§ **Data supplied**
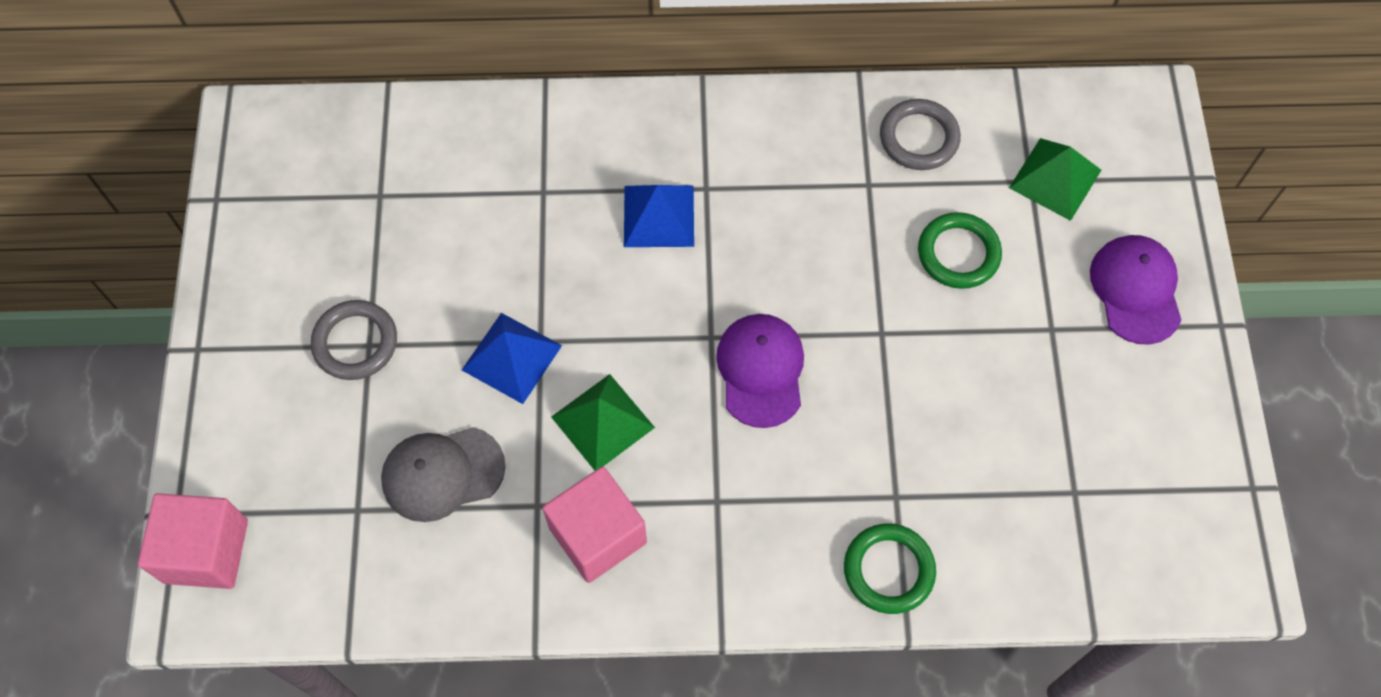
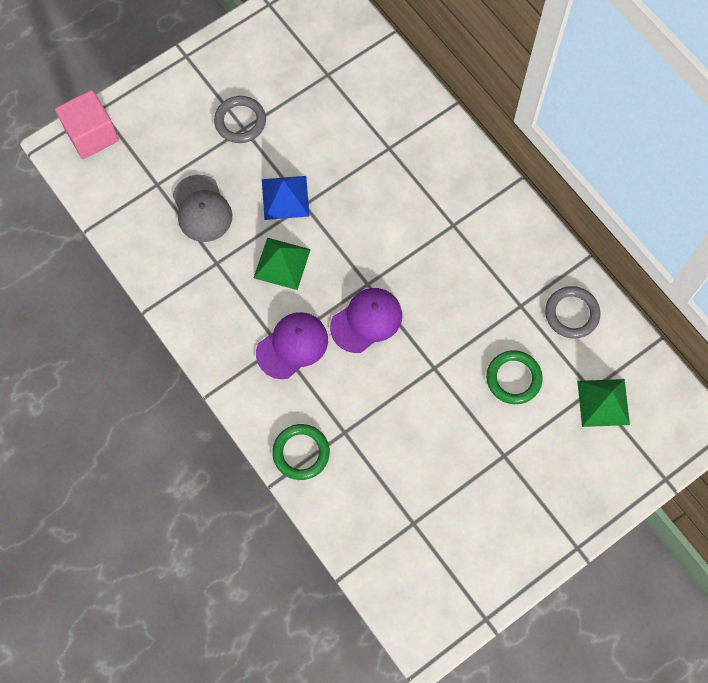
camera: 55 degrees right, 5 degrees up
(442, 473) = (202, 209): grey cap -> grey cap turned 150 degrees counterclockwise
(597, 535) = (221, 301): pink cube -> none
(659, 216) = (418, 213): blue pyramid -> none
(1136, 290) = (564, 487): purple cap -> purple cap (292, 346)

§ **Exercise**
Your task is to restate every record word for word. Omit all pictures.

§ **Exercise response**
camera: 55 degrees right, 5 degrees up
(442, 473) = (202, 209): grey cap -> grey cap turned 150 degrees counterclockwise
(597, 535) = (221, 301): pink cube -> none
(659, 216) = (418, 213): blue pyramid -> none
(1136, 290) = (564, 487): purple cap -> purple cap (292, 346)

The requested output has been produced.